**Data section:**
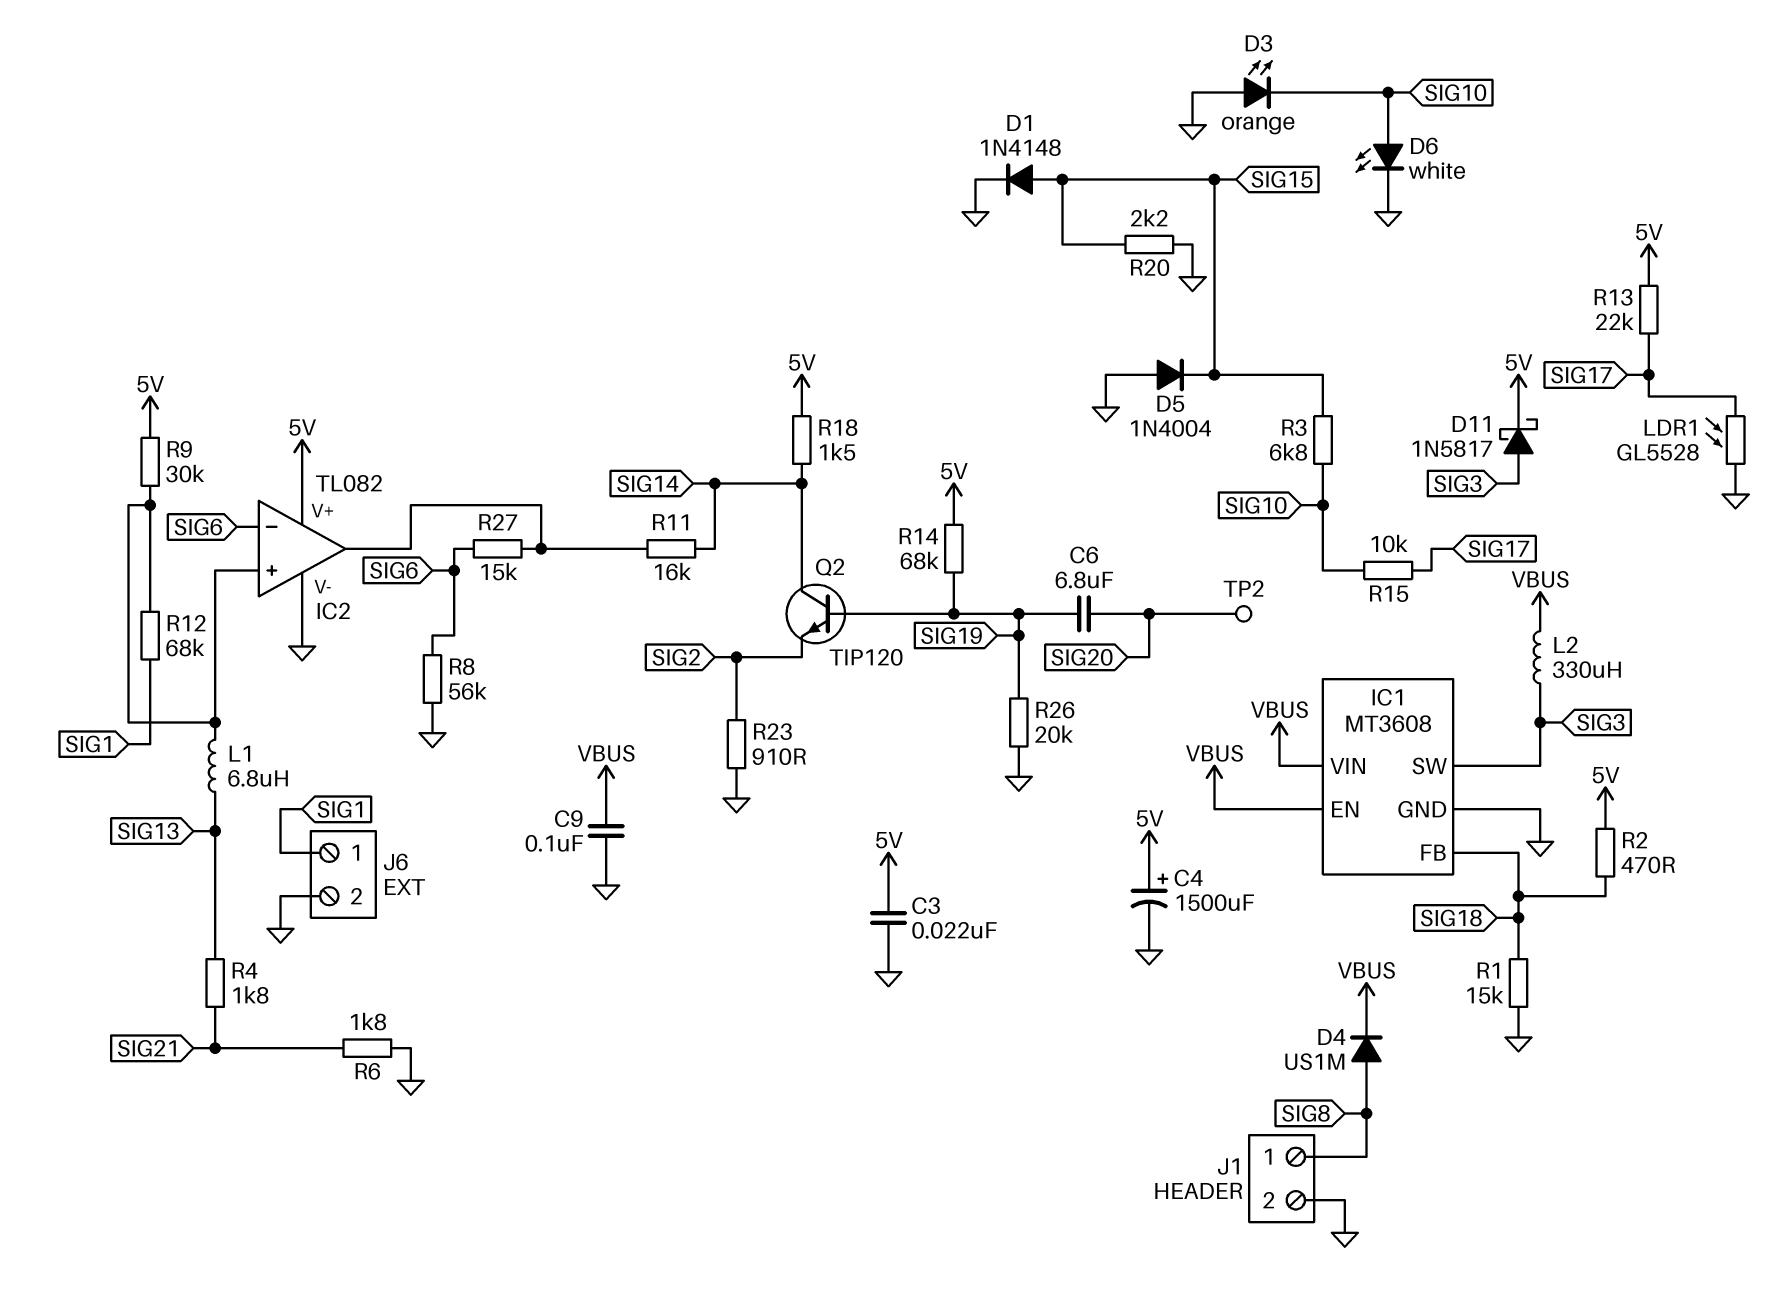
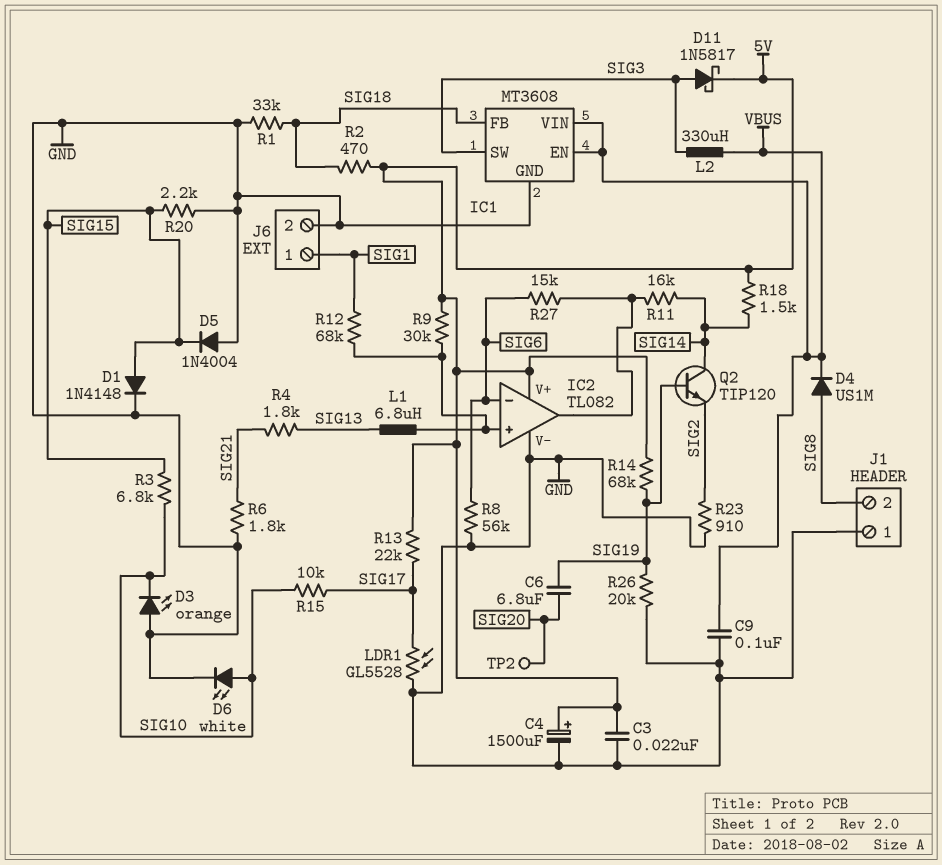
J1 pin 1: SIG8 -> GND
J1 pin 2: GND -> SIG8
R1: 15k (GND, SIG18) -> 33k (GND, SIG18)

==

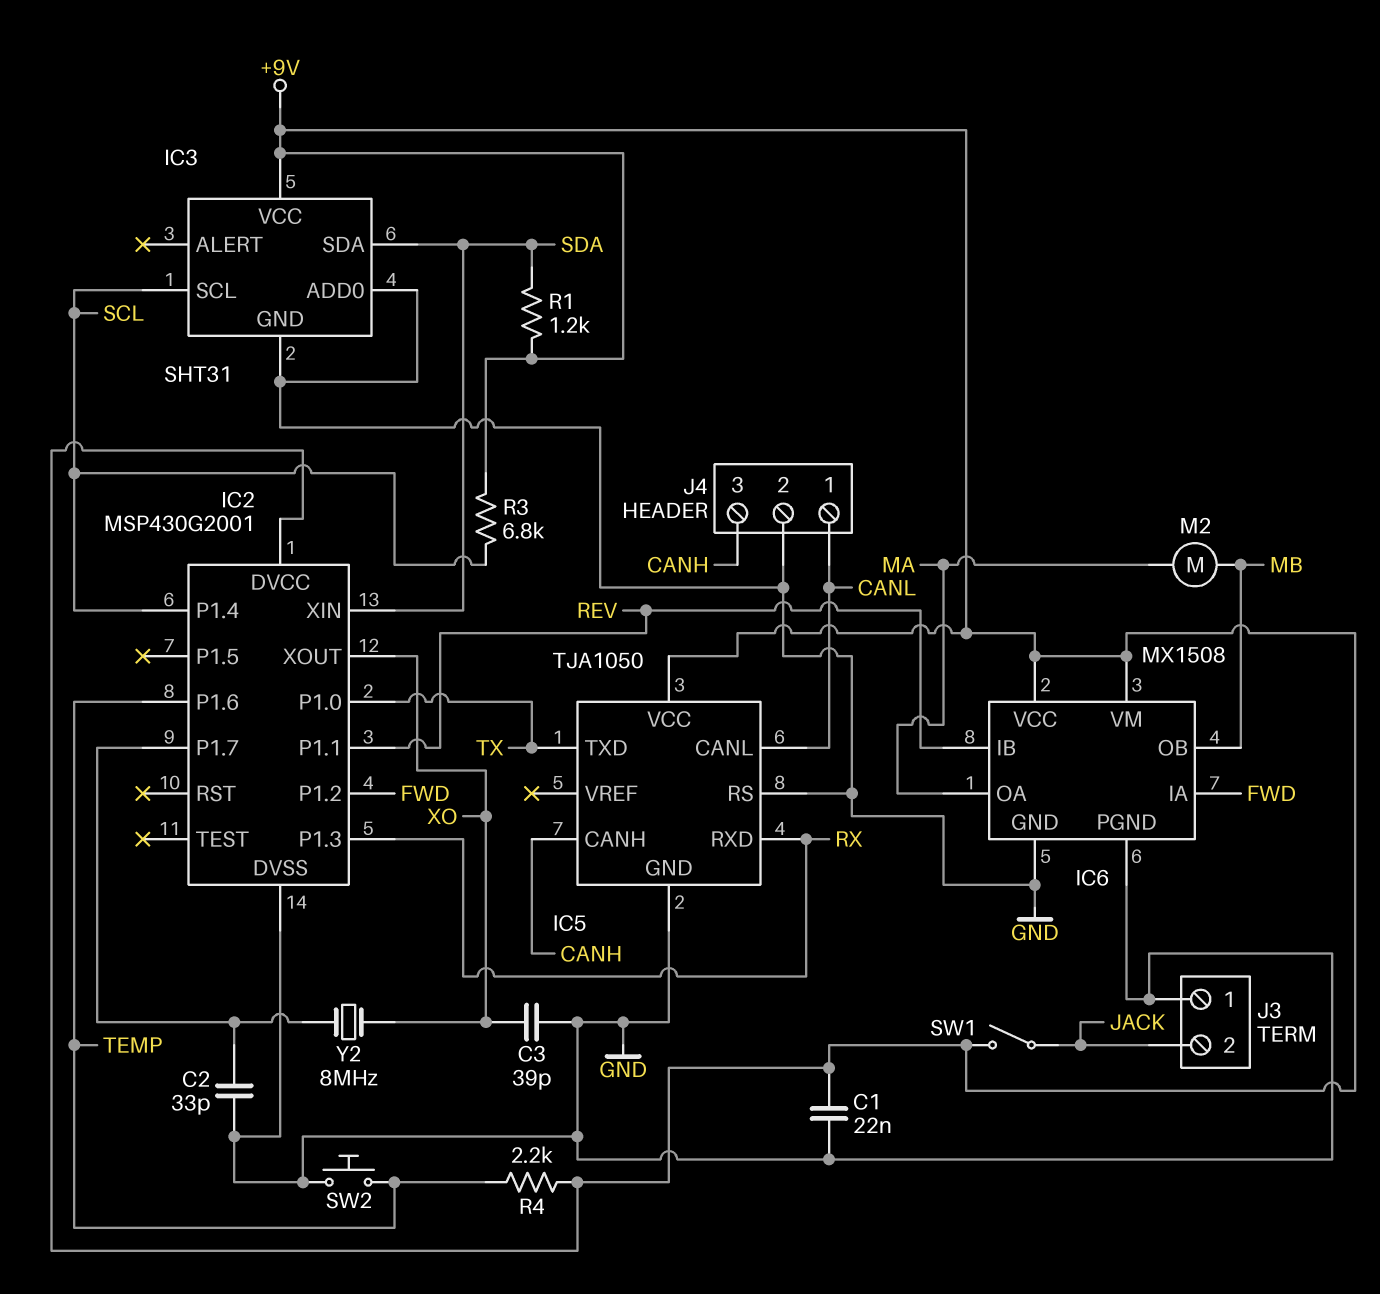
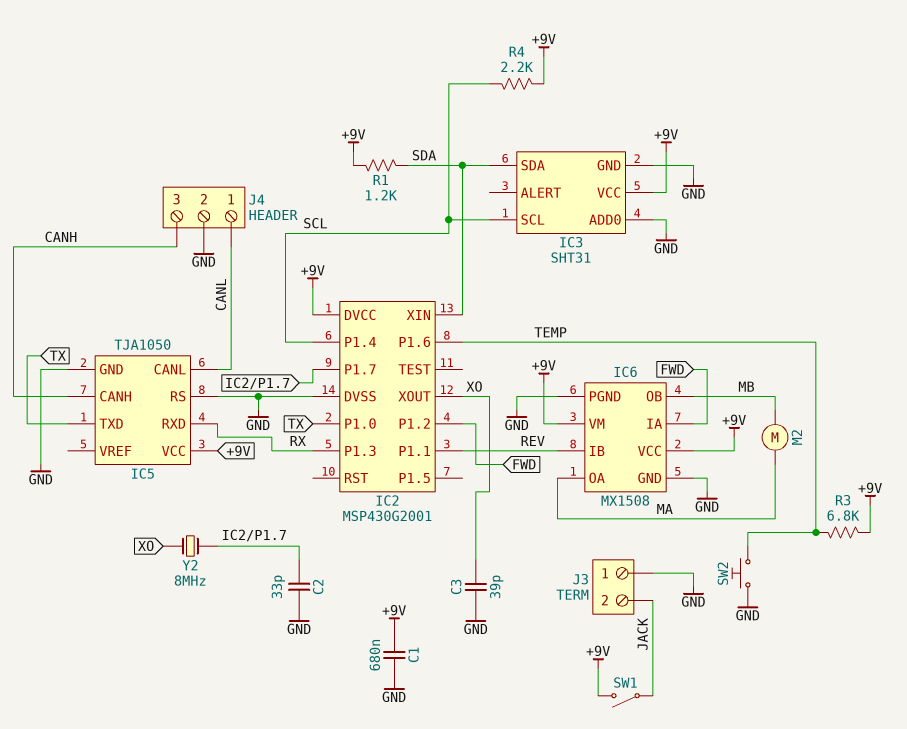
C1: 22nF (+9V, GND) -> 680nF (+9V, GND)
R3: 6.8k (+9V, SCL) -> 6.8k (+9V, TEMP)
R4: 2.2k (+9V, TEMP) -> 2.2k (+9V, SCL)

**What the exercise asks:** Once you reach the line with "J1 pin 1: SIG8 -> GND" in the data above, copy it and every line after it exactly, up to and including the line with "R1: 15k (GND, SIG18) -> 33k (GND, SIG18)".

**Finished exercise:**
J1 pin 1: SIG8 -> GND
J1 pin 2: GND -> SIG8
R1: 15k (GND, SIG18) -> 33k (GND, SIG18)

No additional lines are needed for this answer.